Object state change records:
# # # # #
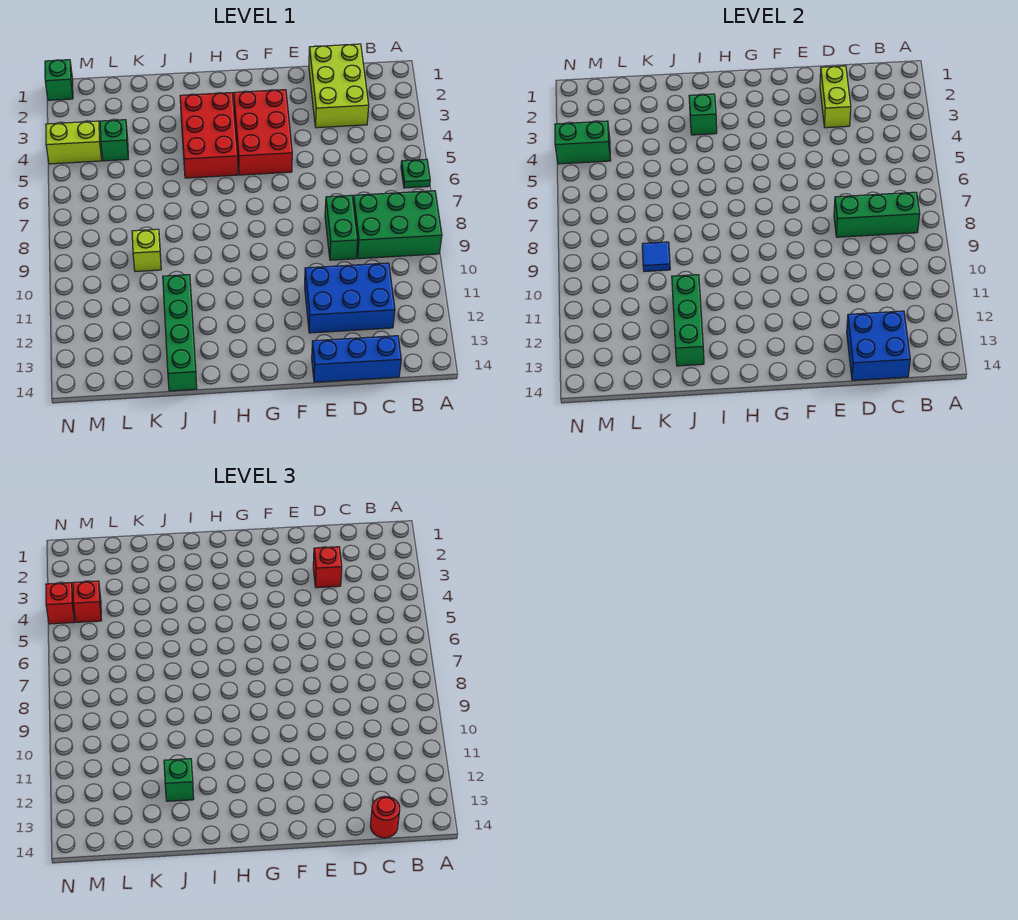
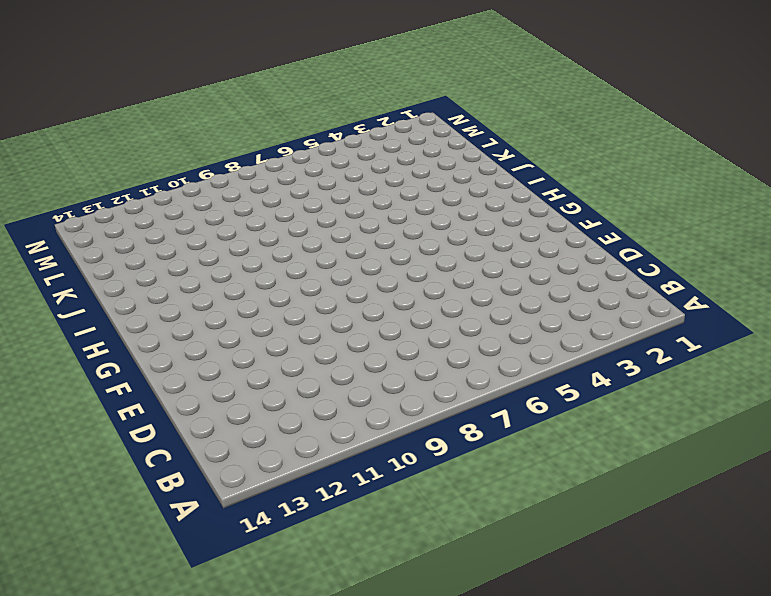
none -> green 1x1 plate [401,159,430,188]
none -> green 2x3 brick [353,191,442,259]
none -> lime 2x3 brick [309,44,369,128]

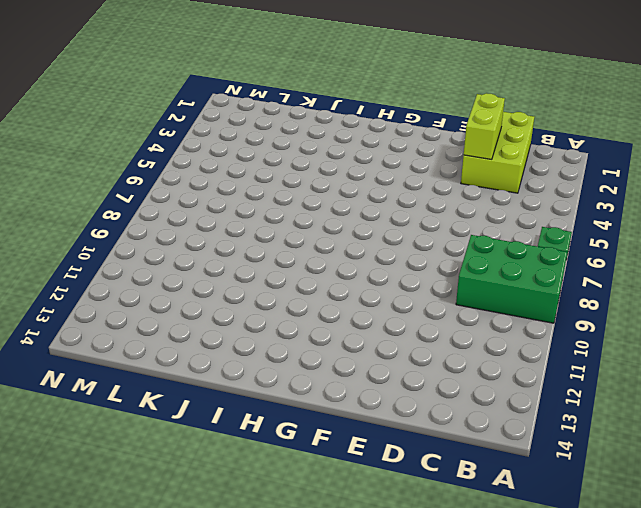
none -> blue 2x3 brick [305,263,395,333]
none -> blue 1x3 brick [312,336,401,382]
none -> green 1x2 brick [325,195,358,260]

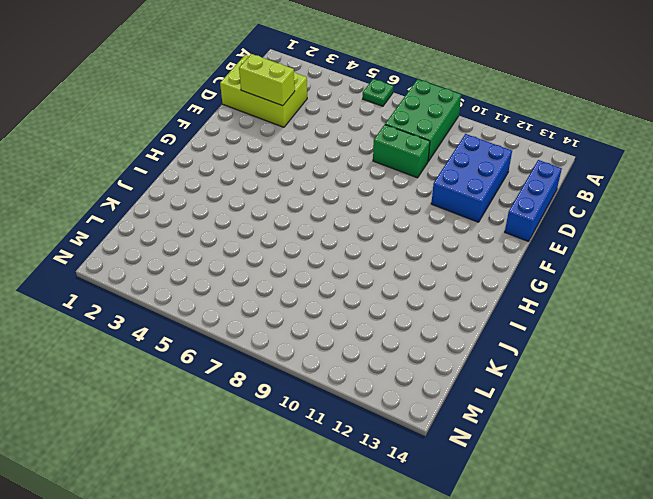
none -> red 2x3 brick [234,90,292,175]
none -> red 2x3 brick [180,93,238,178]
none -> green 1x4 brick [163,275,197,391]

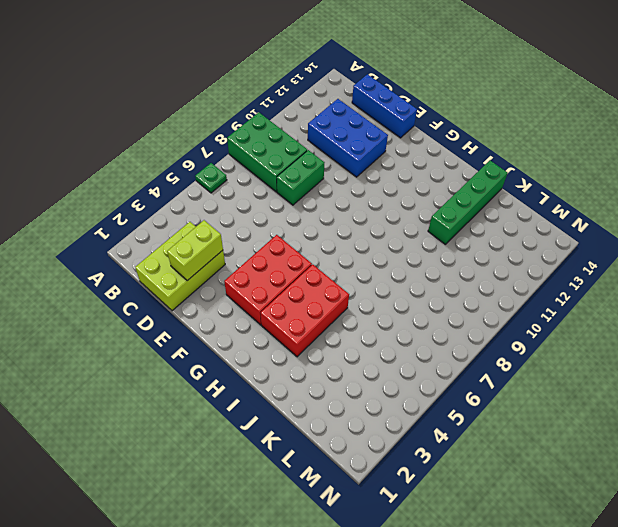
none -> lime 1x1 brick [132,229,161,272]
none -> green 1x1 brick [100,120,128,161]
none -> lime 1x2 brick [46,121,102,164]

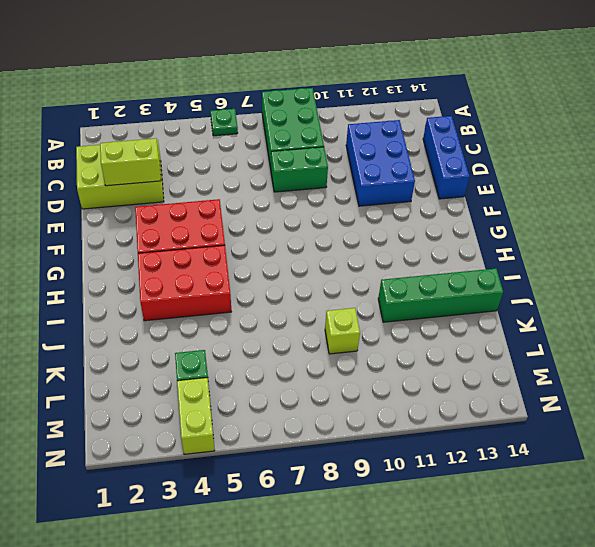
none -> green 1x1 brick [45,60,73,100]
none -> green 1x3 brick [834,192,920,237]
none -> blue 2x2 brick [847,311,910,380]

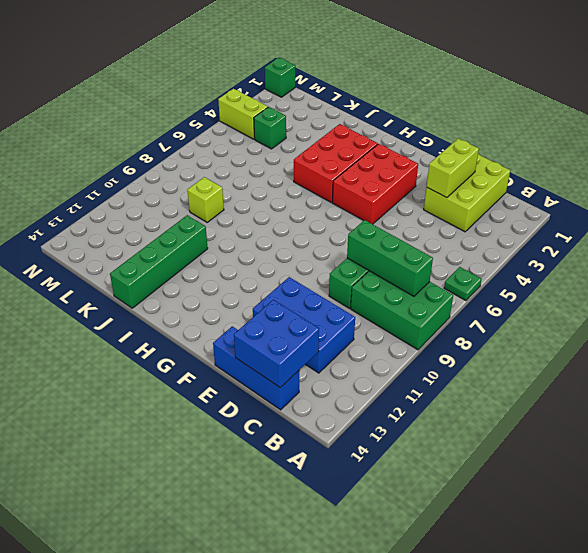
none -> green 1x1 brick [689,94,717,135]
none -> green 1x3 brick [672,275,704,366]
none -> blue 1x1 tile [642,242,670,272]

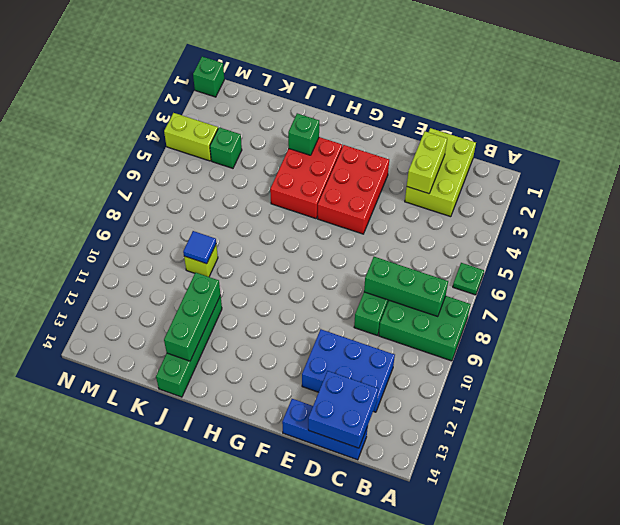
none -> green 1x2 brick [555,121,611,164]
none -> red 1x1 round brick [370,796,400,838]
none -> red 1x1 brick [313,547,342,588]

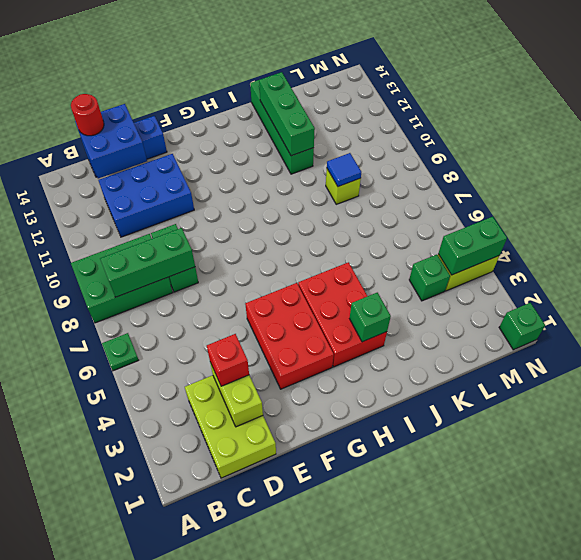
none -> green 1x1 brick [164,759,194,801]
none -> red 1x1 brick [73,581,102,622]
none -> red 1x1 brick [46,583,75,624]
# # # # #
• _Aim of the task_
Copy out the lines of the records above in which the string "green" appears.

• _Answer section_
none -> green 1x1 plate [401,159,430,188]
none -> green 2x3 brick [353,191,442,259]
none -> green 1x2 brick [325,195,358,260]
none -> green 1x4 brick [163,275,197,391]
none -> green 1x1 brick [100,120,128,161]
none -> green 1x1 brick [45,60,73,100]
none -> green 1x3 brick [834,192,920,237]
none -> green 1x1 brick [689,94,717,135]
none -> green 1x3 brick [672,275,704,366]
none -> green 1x2 brick [555,121,611,164]
none -> green 1x1 brick [164,759,194,801]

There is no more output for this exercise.